→ Task
Among the entries below, count the lines where the string "orange" occurs, and give only the number.

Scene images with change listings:
■ ■ ■ ■
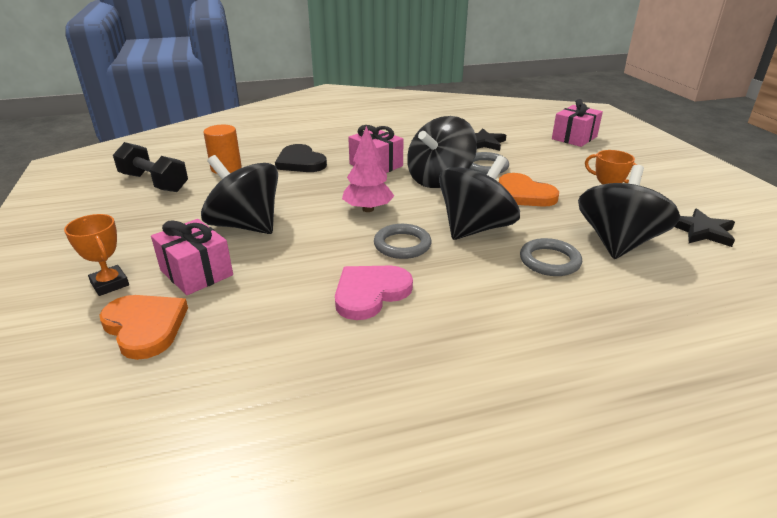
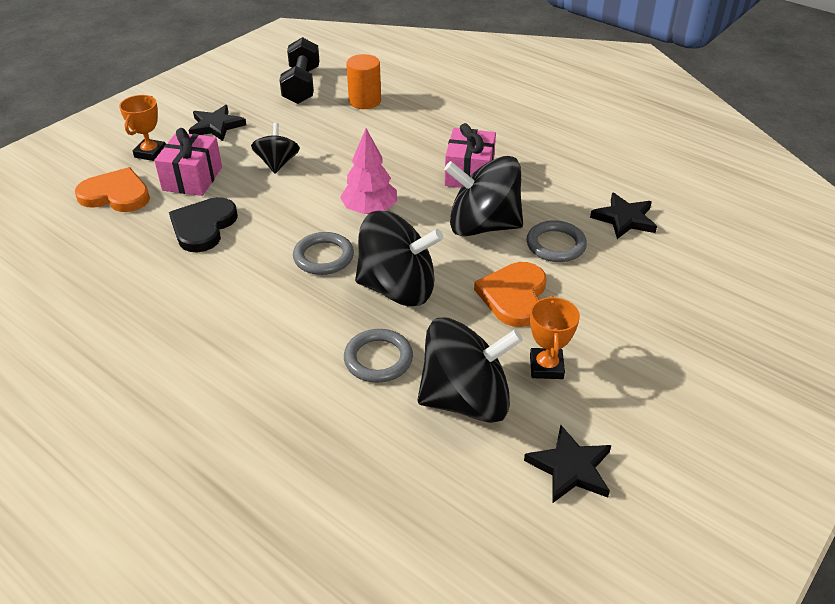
camera: 55 degrees right, 10 degrees up
(135, 236) = (216, 126): none -> black star
(145, 327) = (116, 194): orange heart -> orange heart turned 90 degrees counterclockwise
(246, 226) = (277, 163): black spinning top -> black spinning top, size x0.56
(300, 162) = (422, 130): black heart -> black heart (203, 227)
(370, 293) = (232, 272): pink heart -> none
(574, 138) = (747, 286): pink gift -> none

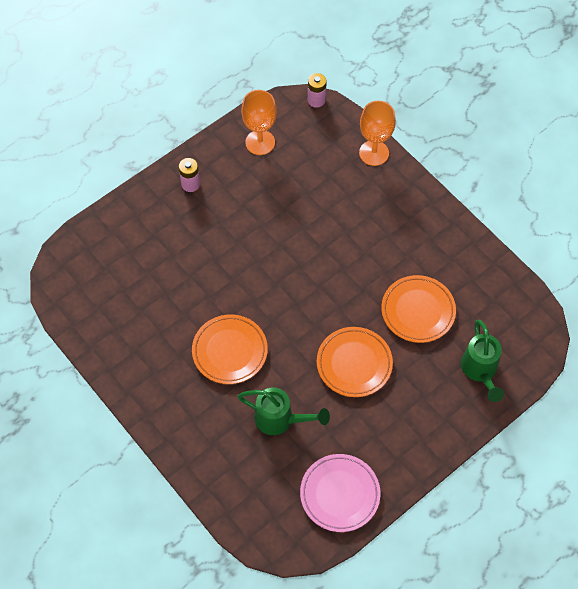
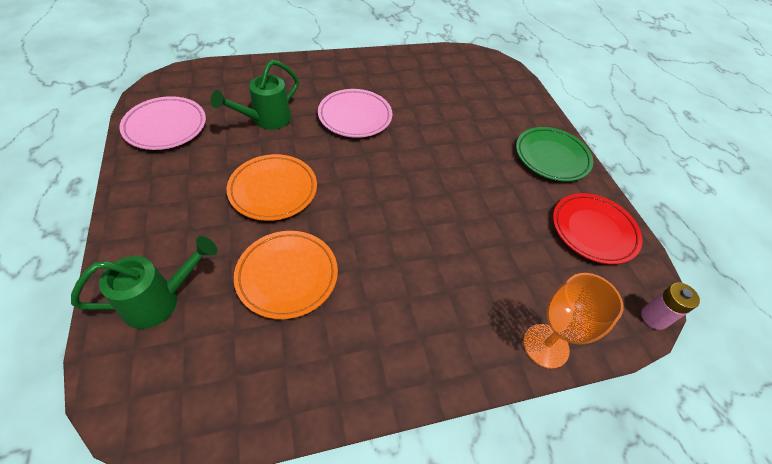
camera: 110 degrees right, 10 degrees down
(190, 184) = (551, 157): pink battery -> green plate
(230, 351) = (355, 117): orange plate -> pink plate
(260, 142) = (593, 231): orange goblet -> red plate
(480, 371) = (161, 300): green watering can -> green watering can turned 135 degrees clockwise

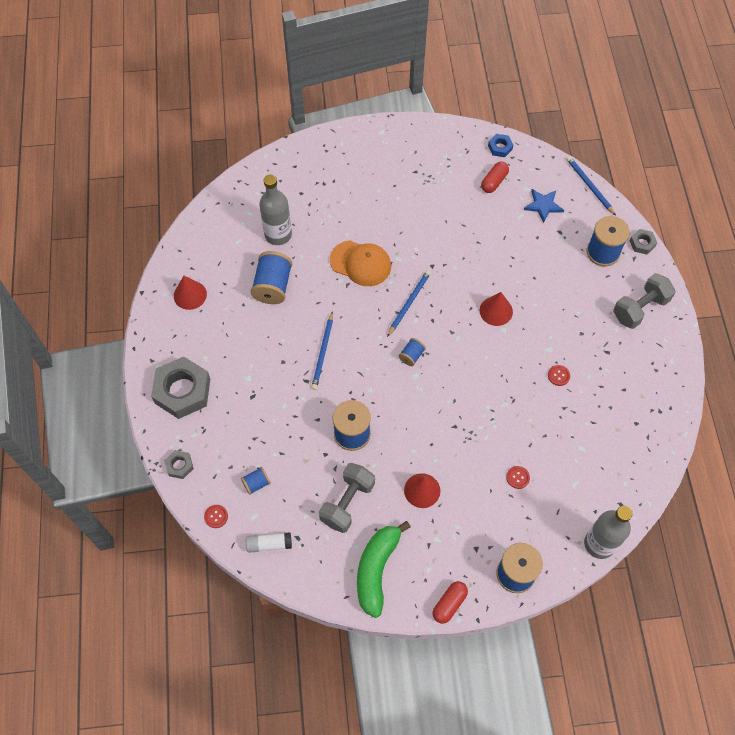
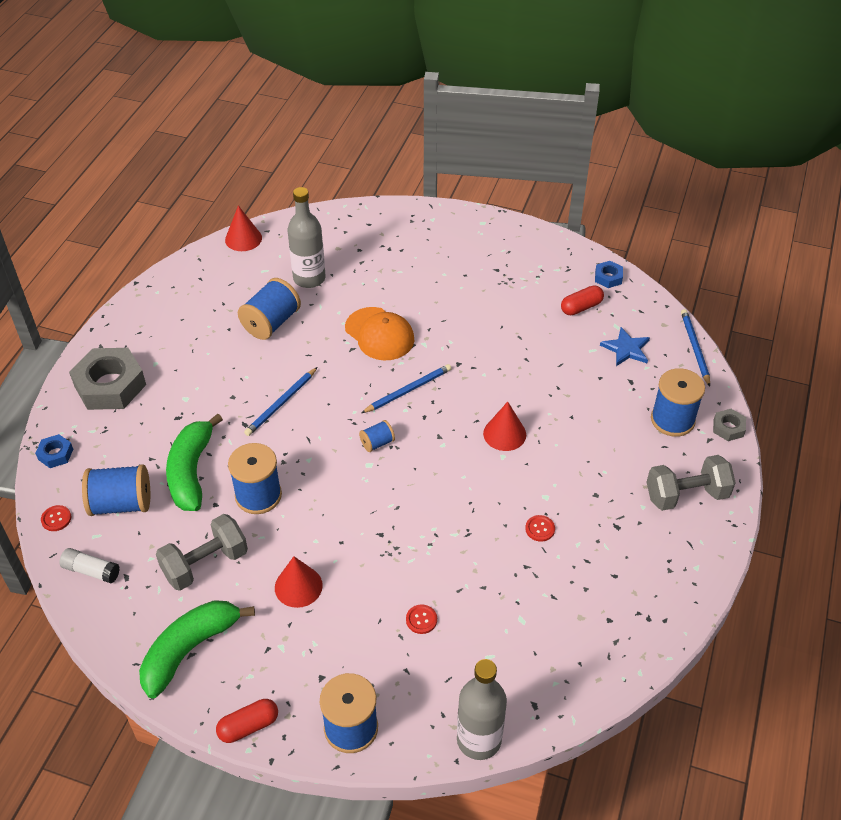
camera: 25 degrees right, 15 degrees down
(179, 466) = (55, 454): grey nut -> blue nut
(190, 295) = (181, 301): red cone -> red cone (243, 239)
(256, 483) = (121, 504): blue spool -> blue spool, size x1.93
(291, 436) = (191, 472): none -> green banana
■ ■ ■ ■
→ Solution
3